ASSIGNMENT:
Return the lines from the line containing "yellow dumbbell: 1 -> 2" through the last line of the material below, exactly as they appear and with no others.

*** Opening COLLECTED MATERIAL ***

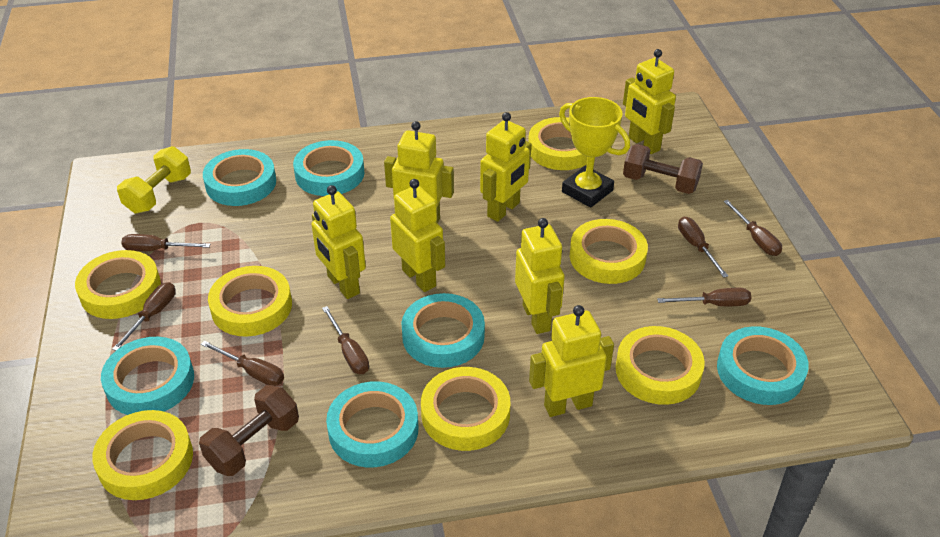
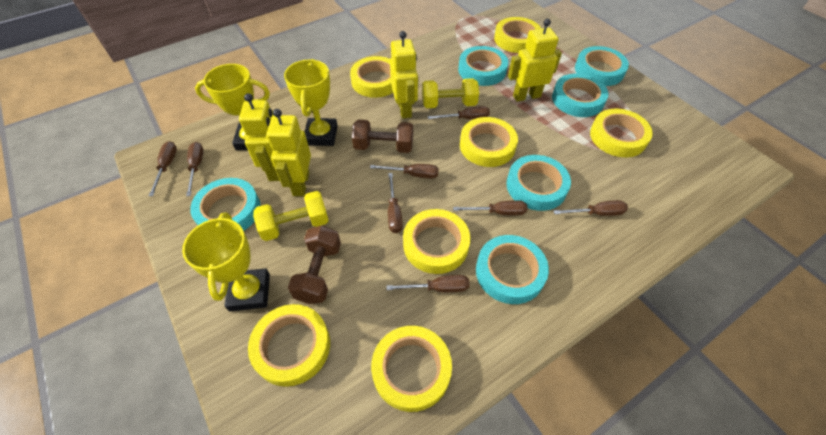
brown screwdriver: 7 -> 8
yellow dumbbell: 1 -> 2
yellow robot: 7 -> 4
yellow trophy: 1 -> 3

*** Closing COLLECTED MATERIAL ***

EXPECTED ANSWER:
yellow dumbbell: 1 -> 2
yellow robot: 7 -> 4
yellow trophy: 1 -> 3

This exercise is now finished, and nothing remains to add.